(Saved entries)
BEGIN
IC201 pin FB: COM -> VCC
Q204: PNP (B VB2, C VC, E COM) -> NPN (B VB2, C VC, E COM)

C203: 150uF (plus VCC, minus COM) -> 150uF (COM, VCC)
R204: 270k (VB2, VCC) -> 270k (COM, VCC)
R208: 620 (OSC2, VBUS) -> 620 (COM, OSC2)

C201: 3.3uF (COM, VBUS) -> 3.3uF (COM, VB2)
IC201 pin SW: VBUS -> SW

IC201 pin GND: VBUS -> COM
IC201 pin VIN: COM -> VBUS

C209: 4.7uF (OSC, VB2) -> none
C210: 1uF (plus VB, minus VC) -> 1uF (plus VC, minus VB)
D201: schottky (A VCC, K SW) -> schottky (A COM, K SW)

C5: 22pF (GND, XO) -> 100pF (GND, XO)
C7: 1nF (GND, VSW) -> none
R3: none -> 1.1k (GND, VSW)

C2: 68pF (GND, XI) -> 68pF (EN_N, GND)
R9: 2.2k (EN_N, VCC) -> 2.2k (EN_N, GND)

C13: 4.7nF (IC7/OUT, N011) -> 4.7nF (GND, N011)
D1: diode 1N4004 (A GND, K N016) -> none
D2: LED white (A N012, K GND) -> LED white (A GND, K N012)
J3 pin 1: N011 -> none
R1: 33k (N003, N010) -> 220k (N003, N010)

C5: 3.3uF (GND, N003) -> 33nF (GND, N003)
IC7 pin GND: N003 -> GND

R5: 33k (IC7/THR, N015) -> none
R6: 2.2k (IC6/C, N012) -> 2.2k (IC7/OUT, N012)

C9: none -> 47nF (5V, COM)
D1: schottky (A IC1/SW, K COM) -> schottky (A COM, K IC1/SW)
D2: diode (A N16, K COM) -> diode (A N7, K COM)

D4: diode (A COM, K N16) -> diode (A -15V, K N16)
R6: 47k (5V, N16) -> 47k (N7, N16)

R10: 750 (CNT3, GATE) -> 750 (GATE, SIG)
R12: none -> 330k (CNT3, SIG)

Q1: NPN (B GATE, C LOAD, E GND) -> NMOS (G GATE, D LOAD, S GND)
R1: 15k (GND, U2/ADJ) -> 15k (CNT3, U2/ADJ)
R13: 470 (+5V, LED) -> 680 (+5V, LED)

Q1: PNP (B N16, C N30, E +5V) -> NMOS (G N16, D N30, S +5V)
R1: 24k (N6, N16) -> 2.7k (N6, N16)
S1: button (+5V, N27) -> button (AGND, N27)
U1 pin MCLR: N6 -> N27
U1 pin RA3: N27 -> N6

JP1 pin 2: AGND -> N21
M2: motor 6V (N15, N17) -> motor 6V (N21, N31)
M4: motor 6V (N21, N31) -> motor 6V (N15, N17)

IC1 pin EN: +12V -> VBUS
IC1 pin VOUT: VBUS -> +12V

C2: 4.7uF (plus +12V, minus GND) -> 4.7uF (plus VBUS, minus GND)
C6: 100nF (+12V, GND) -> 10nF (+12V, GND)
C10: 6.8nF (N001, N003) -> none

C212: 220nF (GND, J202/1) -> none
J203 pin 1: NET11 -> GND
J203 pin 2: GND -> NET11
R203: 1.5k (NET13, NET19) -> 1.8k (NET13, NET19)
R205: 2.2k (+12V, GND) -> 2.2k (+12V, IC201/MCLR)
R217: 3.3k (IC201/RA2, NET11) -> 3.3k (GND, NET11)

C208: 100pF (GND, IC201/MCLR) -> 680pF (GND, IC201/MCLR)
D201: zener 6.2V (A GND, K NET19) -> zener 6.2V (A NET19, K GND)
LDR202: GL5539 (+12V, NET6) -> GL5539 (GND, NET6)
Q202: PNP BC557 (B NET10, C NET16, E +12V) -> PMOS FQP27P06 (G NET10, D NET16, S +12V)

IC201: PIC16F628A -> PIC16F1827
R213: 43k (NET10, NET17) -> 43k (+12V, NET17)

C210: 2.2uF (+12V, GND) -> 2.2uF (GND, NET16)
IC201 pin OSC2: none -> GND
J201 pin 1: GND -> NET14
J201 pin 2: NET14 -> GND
END
• [What this task involves]
Could you copy out every record above exactly as it appears?

• [Answer section]
IC201 pin FB: COM -> VCC
Q204: PNP (B VB2, C VC, E COM) -> NPN (B VB2, C VC, E COM)

C203: 150uF (plus VCC, minus COM) -> 150uF (COM, VCC)
R204: 270k (VB2, VCC) -> 270k (COM, VCC)
R208: 620 (OSC2, VBUS) -> 620 (COM, OSC2)

C201: 3.3uF (COM, VBUS) -> 3.3uF (COM, VB2)
IC201 pin SW: VBUS -> SW

IC201 pin GND: VBUS -> COM
IC201 pin VIN: COM -> VBUS

C209: 4.7uF (OSC, VB2) -> none
C210: 1uF (plus VB, minus VC) -> 1uF (plus VC, minus VB)
D201: schottky (A VCC, K SW) -> schottky (A COM, K SW)

C5: 22pF (GND, XO) -> 100pF (GND, XO)
C7: 1nF (GND, VSW) -> none
R3: none -> 1.1k (GND, VSW)

C2: 68pF (GND, XI) -> 68pF (EN_N, GND)
R9: 2.2k (EN_N, VCC) -> 2.2k (EN_N, GND)

C13: 4.7nF (IC7/OUT, N011) -> 4.7nF (GND, N011)
D1: diode 1N4004 (A GND, K N016) -> none
D2: LED white (A N012, K GND) -> LED white (A GND, K N012)
J3 pin 1: N011 -> none
R1: 33k (N003, N010) -> 220k (N003, N010)

C5: 3.3uF (GND, N003) -> 33nF (GND, N003)
IC7 pin GND: N003 -> GND

R5: 33k (IC7/THR, N015) -> none
R6: 2.2k (IC6/C, N012) -> 2.2k (IC7/OUT, N012)

C9: none -> 47nF (5V, COM)
D1: schottky (A IC1/SW, K COM) -> schottky (A COM, K IC1/SW)
D2: diode (A N16, K COM) -> diode (A N7, K COM)

D4: diode (A COM, K N16) -> diode (A -15V, K N16)
R6: 47k (5V, N16) -> 47k (N7, N16)

R10: 750 (CNT3, GATE) -> 750 (GATE, SIG)
R12: none -> 330k (CNT3, SIG)

Q1: NPN (B GATE, C LOAD, E GND) -> NMOS (G GATE, D LOAD, S GND)
R1: 15k (GND, U2/ADJ) -> 15k (CNT3, U2/ADJ)
R13: 470 (+5V, LED) -> 680 (+5V, LED)

Q1: PNP (B N16, C N30, E +5V) -> NMOS (G N16, D N30, S +5V)
R1: 24k (N6, N16) -> 2.7k (N6, N16)
S1: button (+5V, N27) -> button (AGND, N27)
U1 pin MCLR: N6 -> N27
U1 pin RA3: N27 -> N6

JP1 pin 2: AGND -> N21
M2: motor 6V (N15, N17) -> motor 6V (N21, N31)
M4: motor 6V (N21, N31) -> motor 6V (N15, N17)

IC1 pin EN: +12V -> VBUS
IC1 pin VOUT: VBUS -> +12V

C2: 4.7uF (plus +12V, minus GND) -> 4.7uF (plus VBUS, minus GND)
C6: 100nF (+12V, GND) -> 10nF (+12V, GND)
C10: 6.8nF (N001, N003) -> none

C212: 220nF (GND, J202/1) -> none
J203 pin 1: NET11 -> GND
J203 pin 2: GND -> NET11
R203: 1.5k (NET13, NET19) -> 1.8k (NET13, NET19)
R205: 2.2k (+12V, GND) -> 2.2k (+12V, IC201/MCLR)
R217: 3.3k (IC201/RA2, NET11) -> 3.3k (GND, NET11)

C208: 100pF (GND, IC201/MCLR) -> 680pF (GND, IC201/MCLR)
D201: zener 6.2V (A GND, K NET19) -> zener 6.2V (A NET19, K GND)
LDR202: GL5539 (+12V, NET6) -> GL5539 (GND, NET6)
Q202: PNP BC557 (B NET10, C NET16, E +12V) -> PMOS FQP27P06 (G NET10, D NET16, S +12V)

IC201: PIC16F628A -> PIC16F1827
R213: 43k (NET10, NET17) -> 43k (+12V, NET17)

C210: 2.2uF (+12V, GND) -> 2.2uF (GND, NET16)
IC201 pin OSC2: none -> GND
J201 pin 1: GND -> NET14
J201 pin 2: NET14 -> GND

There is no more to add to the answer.